Copy out every line in the entries below that contains the word "tuplet".
===== Records supplied =====
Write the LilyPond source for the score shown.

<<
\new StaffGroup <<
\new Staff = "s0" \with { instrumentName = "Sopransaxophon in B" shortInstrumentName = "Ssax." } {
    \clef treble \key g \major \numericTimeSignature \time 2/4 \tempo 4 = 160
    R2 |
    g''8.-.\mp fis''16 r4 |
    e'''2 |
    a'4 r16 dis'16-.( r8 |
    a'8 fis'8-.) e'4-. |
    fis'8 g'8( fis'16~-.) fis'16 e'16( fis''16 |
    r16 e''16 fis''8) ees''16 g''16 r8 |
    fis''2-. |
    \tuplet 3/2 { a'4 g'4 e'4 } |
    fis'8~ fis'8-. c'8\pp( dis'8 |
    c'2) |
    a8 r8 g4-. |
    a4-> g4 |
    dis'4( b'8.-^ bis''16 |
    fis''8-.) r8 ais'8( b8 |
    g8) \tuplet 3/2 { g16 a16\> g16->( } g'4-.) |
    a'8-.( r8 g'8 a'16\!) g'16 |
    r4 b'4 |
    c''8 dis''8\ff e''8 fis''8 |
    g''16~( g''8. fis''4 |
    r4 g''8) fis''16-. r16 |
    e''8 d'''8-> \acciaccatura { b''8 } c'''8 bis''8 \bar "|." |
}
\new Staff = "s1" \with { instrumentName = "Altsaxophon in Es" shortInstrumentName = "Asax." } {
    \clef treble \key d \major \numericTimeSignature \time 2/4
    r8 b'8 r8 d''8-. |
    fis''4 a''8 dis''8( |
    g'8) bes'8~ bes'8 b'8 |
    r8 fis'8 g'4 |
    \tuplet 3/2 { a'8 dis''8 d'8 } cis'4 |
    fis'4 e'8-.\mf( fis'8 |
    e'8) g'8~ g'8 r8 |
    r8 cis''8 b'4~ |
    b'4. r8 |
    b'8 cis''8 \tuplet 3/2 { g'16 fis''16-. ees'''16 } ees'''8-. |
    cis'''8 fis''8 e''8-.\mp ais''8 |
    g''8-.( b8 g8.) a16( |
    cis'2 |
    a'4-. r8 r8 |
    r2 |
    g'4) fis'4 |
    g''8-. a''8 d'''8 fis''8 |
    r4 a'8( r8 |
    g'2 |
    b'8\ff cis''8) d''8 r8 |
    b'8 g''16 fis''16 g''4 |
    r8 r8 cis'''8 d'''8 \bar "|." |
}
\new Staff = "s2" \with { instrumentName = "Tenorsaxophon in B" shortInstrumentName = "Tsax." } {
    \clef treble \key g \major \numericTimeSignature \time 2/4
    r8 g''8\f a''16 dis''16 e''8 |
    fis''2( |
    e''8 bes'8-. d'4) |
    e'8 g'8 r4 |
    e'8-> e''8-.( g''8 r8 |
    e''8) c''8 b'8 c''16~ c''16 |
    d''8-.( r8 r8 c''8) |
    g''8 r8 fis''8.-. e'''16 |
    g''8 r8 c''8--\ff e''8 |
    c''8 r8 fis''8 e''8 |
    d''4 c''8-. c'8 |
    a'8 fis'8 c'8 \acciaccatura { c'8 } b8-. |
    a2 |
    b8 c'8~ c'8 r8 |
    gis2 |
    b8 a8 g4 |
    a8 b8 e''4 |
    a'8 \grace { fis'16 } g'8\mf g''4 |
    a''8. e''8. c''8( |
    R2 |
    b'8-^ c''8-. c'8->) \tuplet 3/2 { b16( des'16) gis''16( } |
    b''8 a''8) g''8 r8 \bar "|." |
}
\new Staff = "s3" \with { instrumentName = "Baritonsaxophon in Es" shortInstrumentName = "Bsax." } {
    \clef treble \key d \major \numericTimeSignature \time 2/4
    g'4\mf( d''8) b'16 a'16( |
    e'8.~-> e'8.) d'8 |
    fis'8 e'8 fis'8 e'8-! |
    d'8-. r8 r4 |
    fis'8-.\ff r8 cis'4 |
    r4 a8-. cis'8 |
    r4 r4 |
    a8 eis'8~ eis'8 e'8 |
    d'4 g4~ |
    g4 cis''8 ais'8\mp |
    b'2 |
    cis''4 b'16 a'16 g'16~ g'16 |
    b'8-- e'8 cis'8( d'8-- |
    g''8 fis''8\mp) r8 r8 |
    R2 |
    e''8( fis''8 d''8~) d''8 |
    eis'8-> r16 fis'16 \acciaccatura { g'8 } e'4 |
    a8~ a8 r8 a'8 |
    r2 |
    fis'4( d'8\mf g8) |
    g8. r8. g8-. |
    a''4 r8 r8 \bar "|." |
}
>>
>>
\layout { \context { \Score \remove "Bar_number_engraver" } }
=====
Response —
    \tuplet 3/2 { a'4 g'4 e'4 } |
    g8) \tuplet 3/2 { g16 a16\> g16->( } g'4-.) |
    \tuplet 3/2 { a'8 dis''8 d'8 } cis'4 |
    b'8 cis''8 \tuplet 3/2 { g'16 fis''16-. ees'''16 } ees'''8-. |
    b'8-^ c''8-. c'8->) \tuplet 3/2 { b16( des'16) gis''16( } |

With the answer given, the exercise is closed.